* **Task directions**
Go through the records and transcribe them exactly, passing over any picture.
● ● ● ● ● ● ●
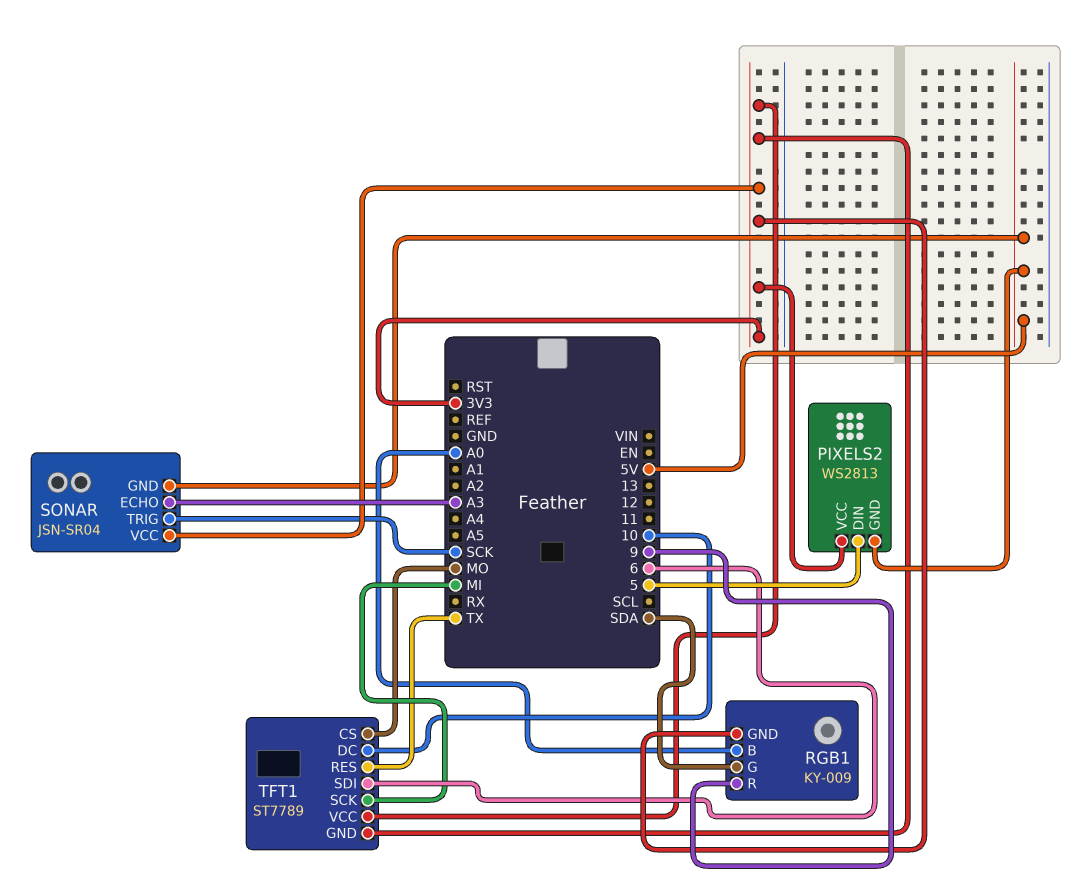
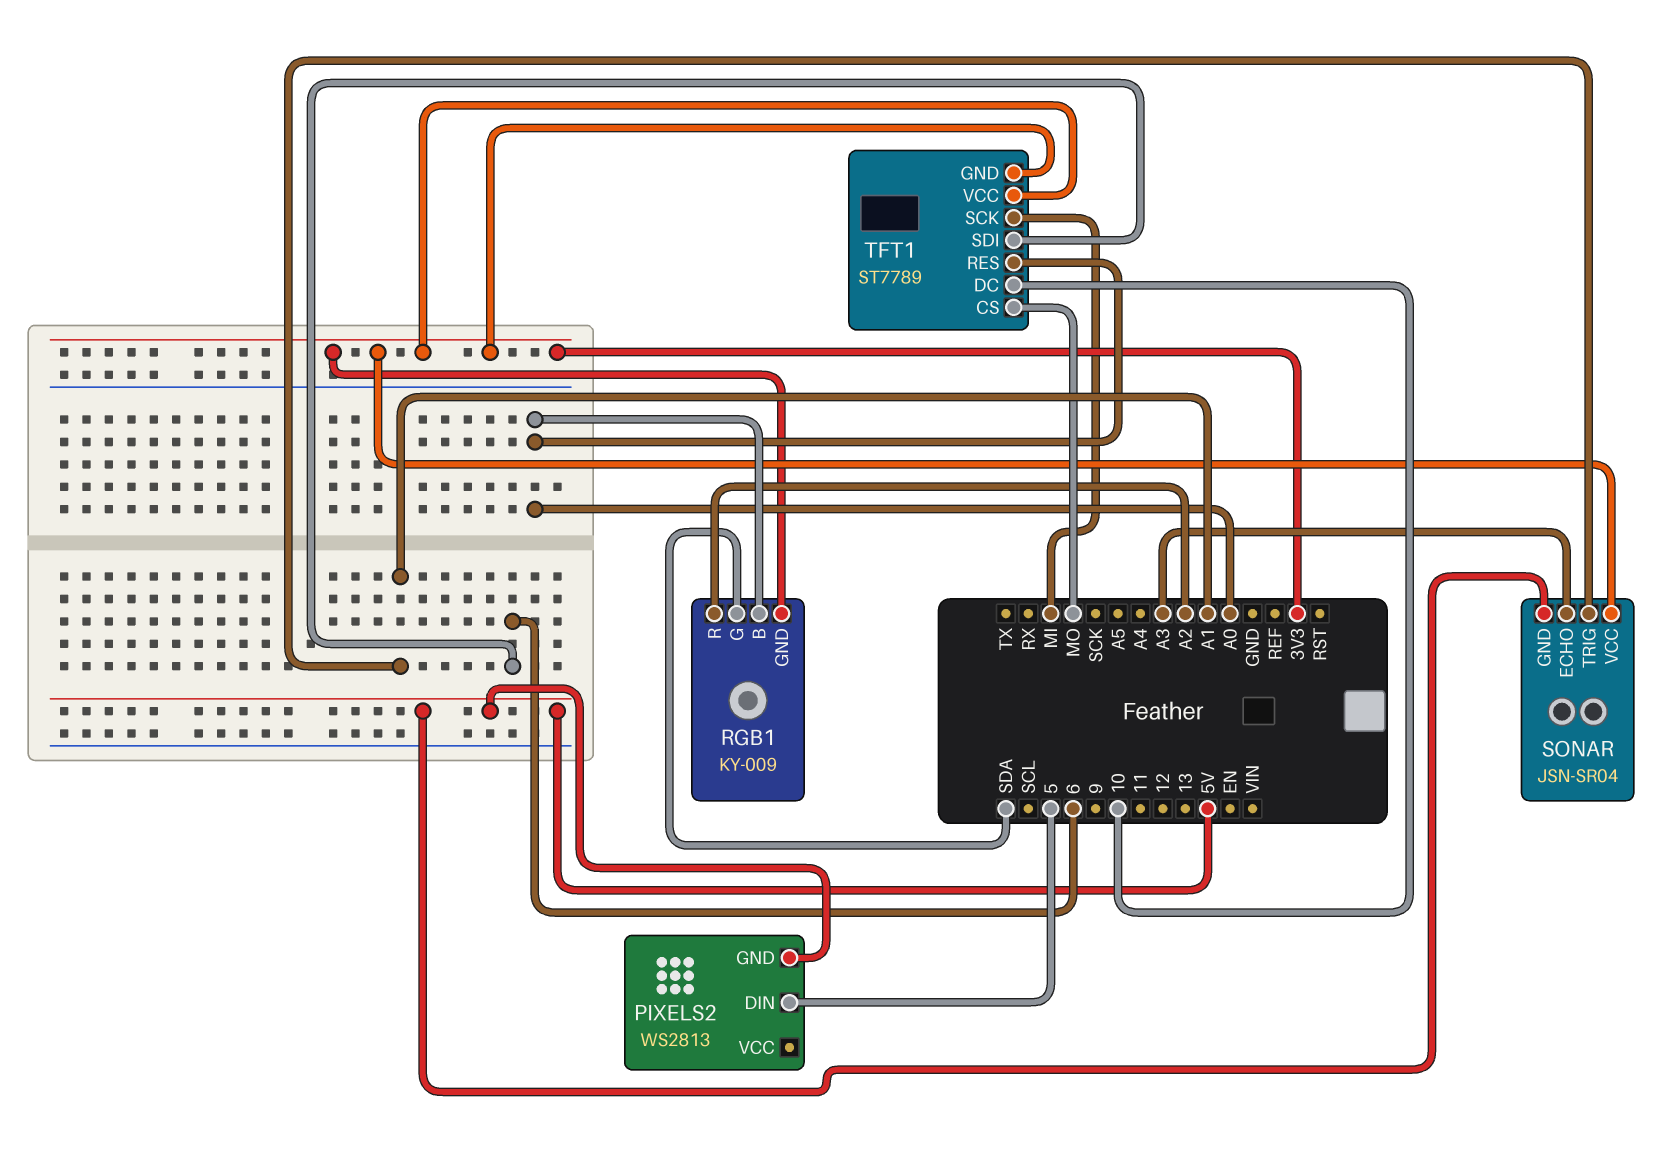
PIXELS2 pin VCC: 3V3 -> none
RGB1 pin R: 9 -> A2
SONAR pin TRIG: SCK -> A1
TFT1 pin RES: TX -> A0

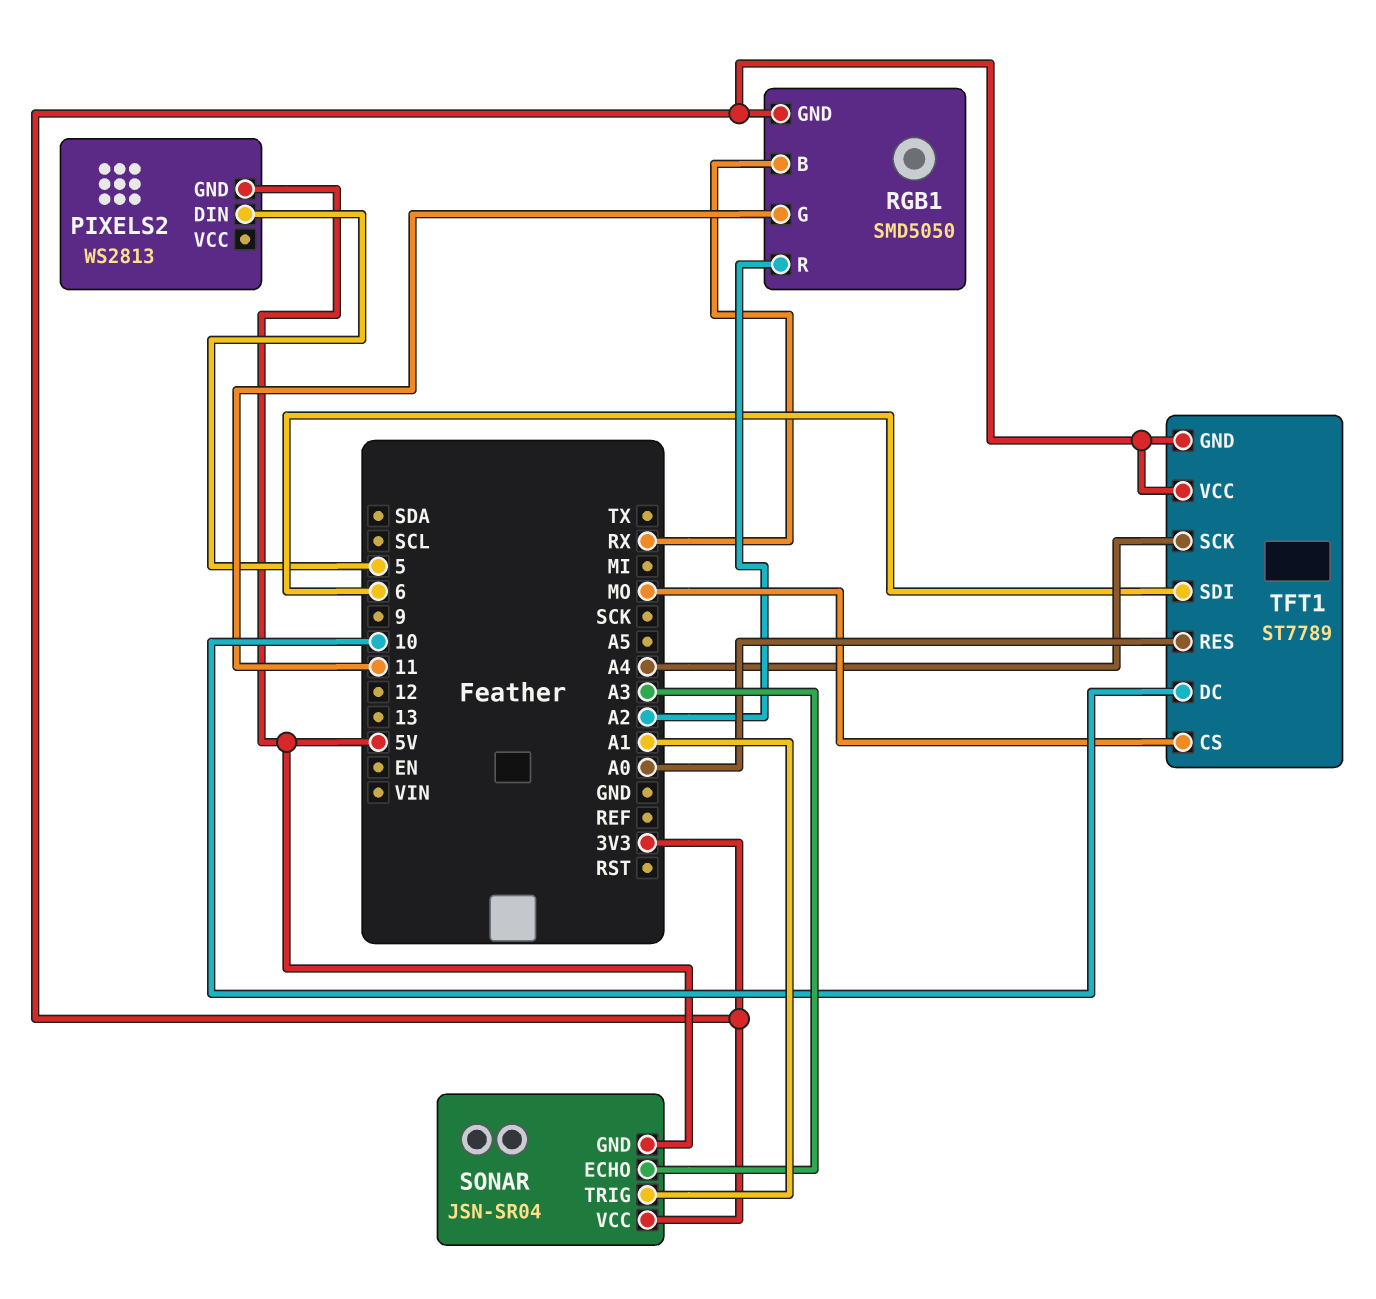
RGB1: KY-009 -> SMD5050
RGB1 pin B: A0 -> RX
RGB1 pin G: SDA -> 11
TFT1 pin SCK: MI -> A4

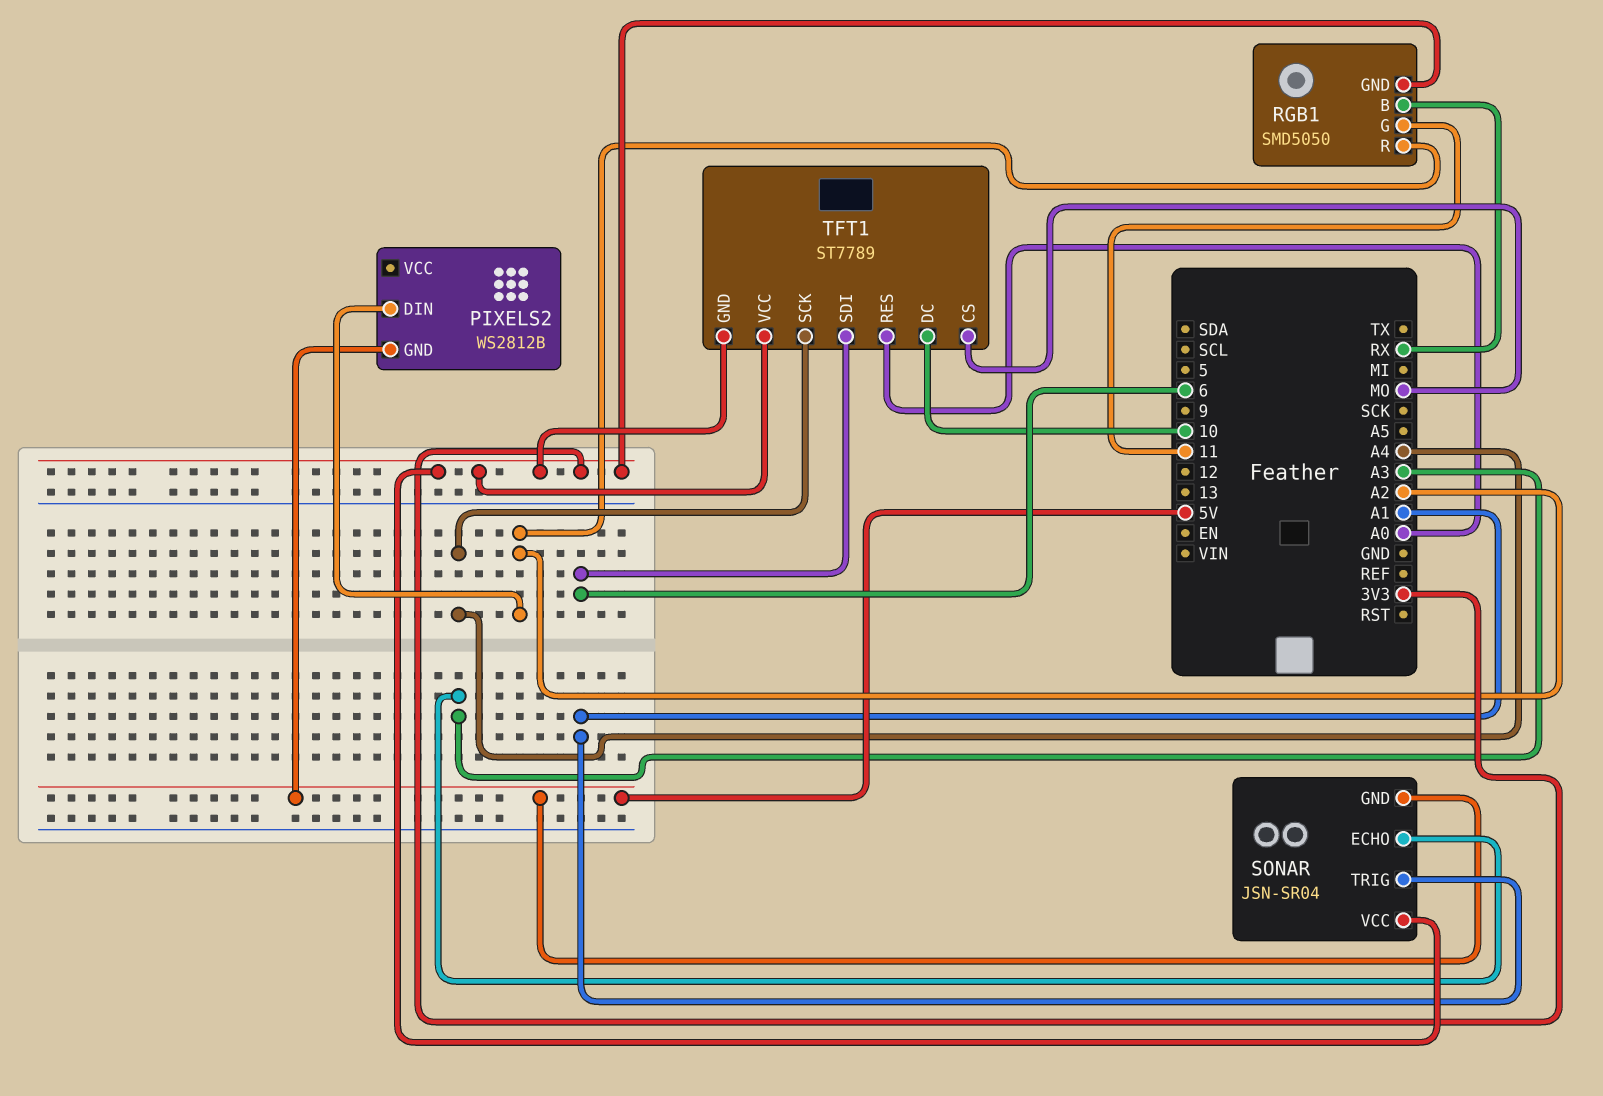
PIXELS2: WS2813 -> WS2812B
PIXELS2 pin DIN: 5 -> A2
● ● ● ● ● ● ●
* **Your response**
PIXELS2 pin VCC: 3V3 -> none
RGB1 pin R: 9 -> A2
SONAR pin TRIG: SCK -> A1
TFT1 pin RES: TX -> A0

RGB1: KY-009 -> SMD5050
RGB1 pin B: A0 -> RX
RGB1 pin G: SDA -> 11
TFT1 pin SCK: MI -> A4

PIXELS2: WS2813 -> WS2812B
PIXELS2 pin DIN: 5 -> A2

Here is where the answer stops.